--- The data Enclosed Below ---

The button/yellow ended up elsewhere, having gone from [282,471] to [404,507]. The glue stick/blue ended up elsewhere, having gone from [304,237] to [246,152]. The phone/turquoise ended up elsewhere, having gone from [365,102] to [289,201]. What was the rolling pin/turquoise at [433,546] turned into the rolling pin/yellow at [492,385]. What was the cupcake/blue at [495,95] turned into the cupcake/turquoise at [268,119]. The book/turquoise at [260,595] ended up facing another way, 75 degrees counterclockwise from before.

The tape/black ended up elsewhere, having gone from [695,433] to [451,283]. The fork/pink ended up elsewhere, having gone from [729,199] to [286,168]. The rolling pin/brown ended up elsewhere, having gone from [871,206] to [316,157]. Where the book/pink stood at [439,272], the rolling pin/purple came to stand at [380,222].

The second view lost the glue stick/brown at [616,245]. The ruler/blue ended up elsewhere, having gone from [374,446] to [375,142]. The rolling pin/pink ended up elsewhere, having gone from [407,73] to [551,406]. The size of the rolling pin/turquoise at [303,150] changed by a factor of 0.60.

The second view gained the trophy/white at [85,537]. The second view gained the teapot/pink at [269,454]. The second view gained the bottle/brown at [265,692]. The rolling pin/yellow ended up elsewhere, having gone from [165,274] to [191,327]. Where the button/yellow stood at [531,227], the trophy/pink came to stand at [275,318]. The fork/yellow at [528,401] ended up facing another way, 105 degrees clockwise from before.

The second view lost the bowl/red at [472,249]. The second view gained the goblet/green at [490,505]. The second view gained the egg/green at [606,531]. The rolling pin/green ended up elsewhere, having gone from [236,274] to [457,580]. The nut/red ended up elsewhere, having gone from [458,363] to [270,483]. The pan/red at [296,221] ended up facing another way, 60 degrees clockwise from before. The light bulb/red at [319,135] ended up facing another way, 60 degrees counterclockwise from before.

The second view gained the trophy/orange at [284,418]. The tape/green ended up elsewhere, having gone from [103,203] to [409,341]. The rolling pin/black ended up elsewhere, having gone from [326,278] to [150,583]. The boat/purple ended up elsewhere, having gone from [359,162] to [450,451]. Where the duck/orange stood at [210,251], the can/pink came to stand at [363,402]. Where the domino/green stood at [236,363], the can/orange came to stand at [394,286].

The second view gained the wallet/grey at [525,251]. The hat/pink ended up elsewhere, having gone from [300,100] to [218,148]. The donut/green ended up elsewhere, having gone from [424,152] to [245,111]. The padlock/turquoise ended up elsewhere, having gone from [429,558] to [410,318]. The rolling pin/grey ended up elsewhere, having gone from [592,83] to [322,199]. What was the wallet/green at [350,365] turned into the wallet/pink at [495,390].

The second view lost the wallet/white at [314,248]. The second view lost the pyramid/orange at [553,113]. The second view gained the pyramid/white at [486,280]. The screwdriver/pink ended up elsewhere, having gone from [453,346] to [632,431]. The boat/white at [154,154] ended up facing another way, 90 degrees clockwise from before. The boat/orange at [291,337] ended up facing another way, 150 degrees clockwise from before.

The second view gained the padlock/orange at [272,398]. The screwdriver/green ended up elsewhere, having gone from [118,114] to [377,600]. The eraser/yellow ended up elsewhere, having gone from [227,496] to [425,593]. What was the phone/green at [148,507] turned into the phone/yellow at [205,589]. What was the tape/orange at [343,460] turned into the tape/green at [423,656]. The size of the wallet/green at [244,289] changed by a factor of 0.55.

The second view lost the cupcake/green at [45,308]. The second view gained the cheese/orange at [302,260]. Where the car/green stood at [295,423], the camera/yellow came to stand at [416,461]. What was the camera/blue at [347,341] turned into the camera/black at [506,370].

--- End of Enclosed The data ---

- _Activity_
Write down every record shown above precisely.

- _Task output_
The button/yellow ended up elsewhere, having gone from [282,471] to [404,507]. The glue stick/blue ended up elsewhere, having gone from [304,237] to [246,152]. The phone/turquoise ended up elsewhere, having gone from [365,102] to [289,201]. What was the rolling pin/turquoise at [433,546] turned into the rolling pin/yellow at [492,385]. What was the cupcake/blue at [495,95] turned into the cupcake/turquoise at [268,119]. The book/turquoise at [260,595] ended up facing another way, 75 degrees counterclockwise from before.

The tape/black ended up elsewhere, having gone from [695,433] to [451,283]. The fork/pink ended up elsewhere, having gone from [729,199] to [286,168]. The rolling pin/brown ended up elsewhere, having gone from [871,206] to [316,157]. Where the book/pink stood at [439,272], the rolling pin/purple came to stand at [380,222].

The second view lost the glue stick/brown at [616,245]. The ruler/blue ended up elsewhere, having gone from [374,446] to [375,142]. The rolling pin/pink ended up elsewhere, having gone from [407,73] to [551,406]. The size of the rolling pin/turquoise at [303,150] changed by a factor of 0.60.

The second view gained the trophy/white at [85,537]. The second view gained the teapot/pink at [269,454]. The second view gained the bottle/brown at [265,692]. The rolling pin/yellow ended up elsewhere, having gone from [165,274] to [191,327]. Where the button/yellow stood at [531,227], the trophy/pink came to stand at [275,318]. The fork/yellow at [528,401] ended up facing another way, 105 degrees clockwise from before.

The second view lost the bowl/red at [472,249]. The second view gained the goblet/green at [490,505]. The second view gained the egg/green at [606,531]. The rolling pin/green ended up elsewhere, having gone from [236,274] to [457,580]. The nut/red ended up elsewhere, having gone from [458,363] to [270,483]. The pan/red at [296,221] ended up facing another way, 60 degrees clockwise from before. The light bulb/red at [319,135] ended up facing another way, 60 degrees counterclockwise from before.

The second view gained the trophy/orange at [284,418]. The tape/green ended up elsewhere, having gone from [103,203] to [409,341]. The rolling pin/black ended up elsewhere, having gone from [326,278] to [150,583]. The boat/purple ended up elsewhere, having gone from [359,162] to [450,451]. Where the duck/orange stood at [210,251], the can/pink came to stand at [363,402]. Where the domino/green stood at [236,363], the can/orange came to stand at [394,286].

The second view gained the wallet/grey at [525,251]. The hat/pink ended up elsewhere, having gone from [300,100] to [218,148]. The donut/green ended up elsewhere, having gone from [424,152] to [245,111]. The padlock/turquoise ended up elsewhere, having gone from [429,558] to [410,318]. The rolling pin/grey ended up elsewhere, having gone from [592,83] to [322,199]. What was the wallet/green at [350,365] turned into the wallet/pink at [495,390].

The second view lost the wallet/white at [314,248]. The second view lost the pyramid/orange at [553,113]. The second view gained the pyramid/white at [486,280]. The screwdriver/pink ended up elsewhere, having gone from [453,346] to [632,431]. The boat/white at [154,154] ended up facing another way, 90 degrees clockwise from before. The boat/orange at [291,337] ended up facing another way, 150 degrees clockwise from before.

The second view gained the padlock/orange at [272,398]. The screwdriver/green ended up elsewhere, having gone from [118,114] to [377,600]. The eraser/yellow ended up elsewhere, having gone from [227,496] to [425,593]. What was the phone/green at [148,507] turned into the phone/yellow at [205,589]. What was the tape/orange at [343,460] turned into the tape/green at [423,656]. The size of the wallet/green at [244,289] changed by a factor of 0.55.

The second view lost the cupcake/green at [45,308]. The second view gained the cheese/orange at [302,260]. Where the car/green stood at [295,423], the camera/yellow came to stand at [416,461]. What was the camera/blue at [347,341] turned into the camera/black at [506,370].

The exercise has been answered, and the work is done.